[Spatial object tracking data]
---
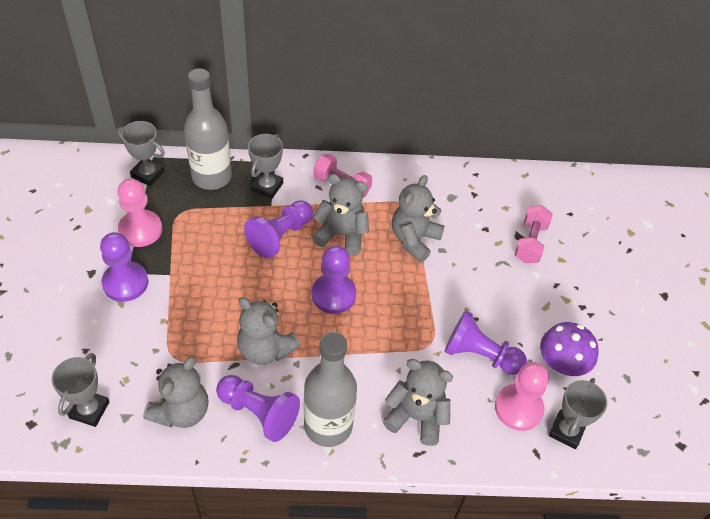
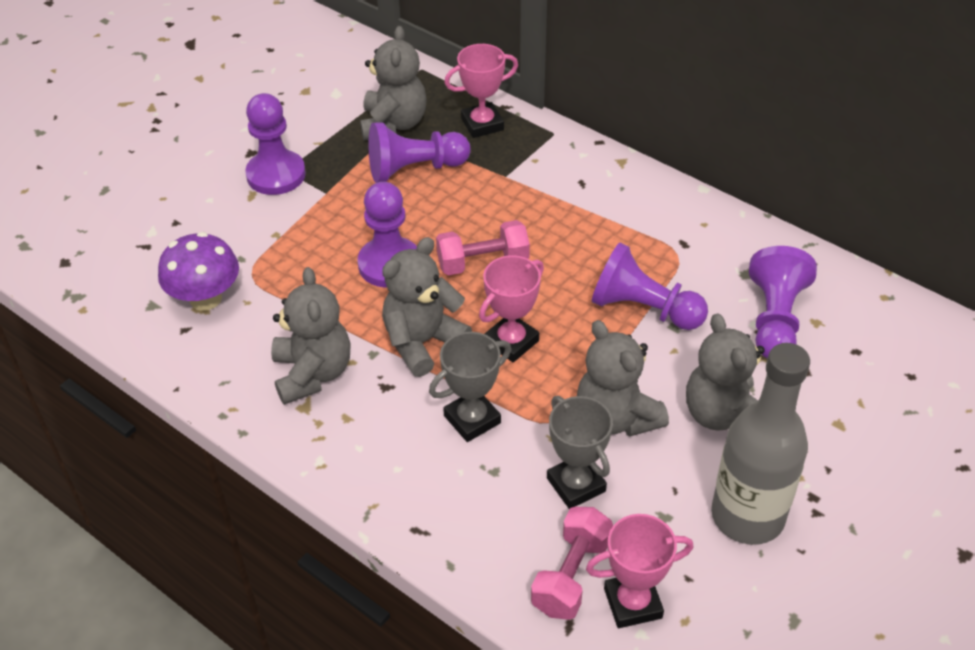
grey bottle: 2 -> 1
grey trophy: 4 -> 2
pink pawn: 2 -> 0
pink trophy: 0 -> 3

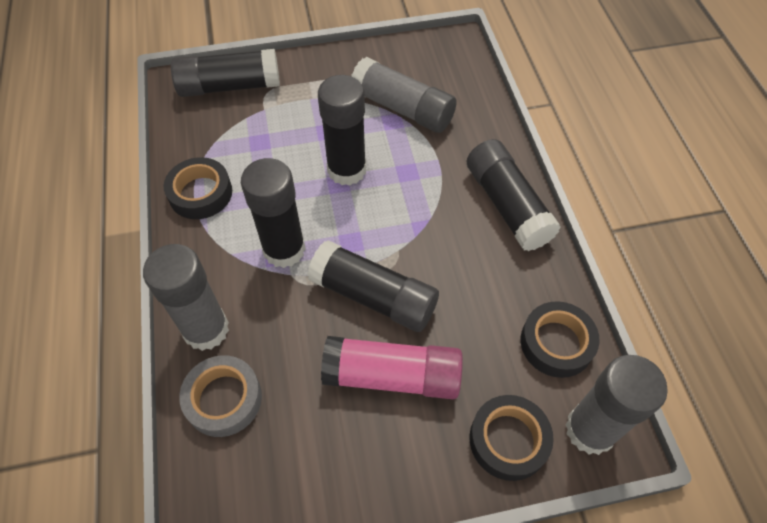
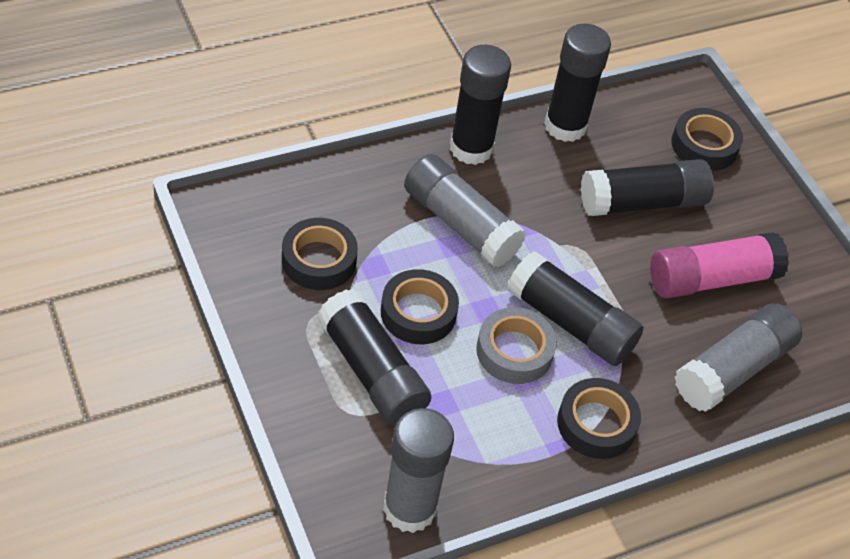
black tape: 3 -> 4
---
A word-for-word transcript of the entries above is needed, with pictures removed.

**Answer space**.
grey bottle: 2 -> 1
grey trophy: 4 -> 2
pink pawn: 2 -> 0
pink trophy: 0 -> 3

black tape: 3 -> 4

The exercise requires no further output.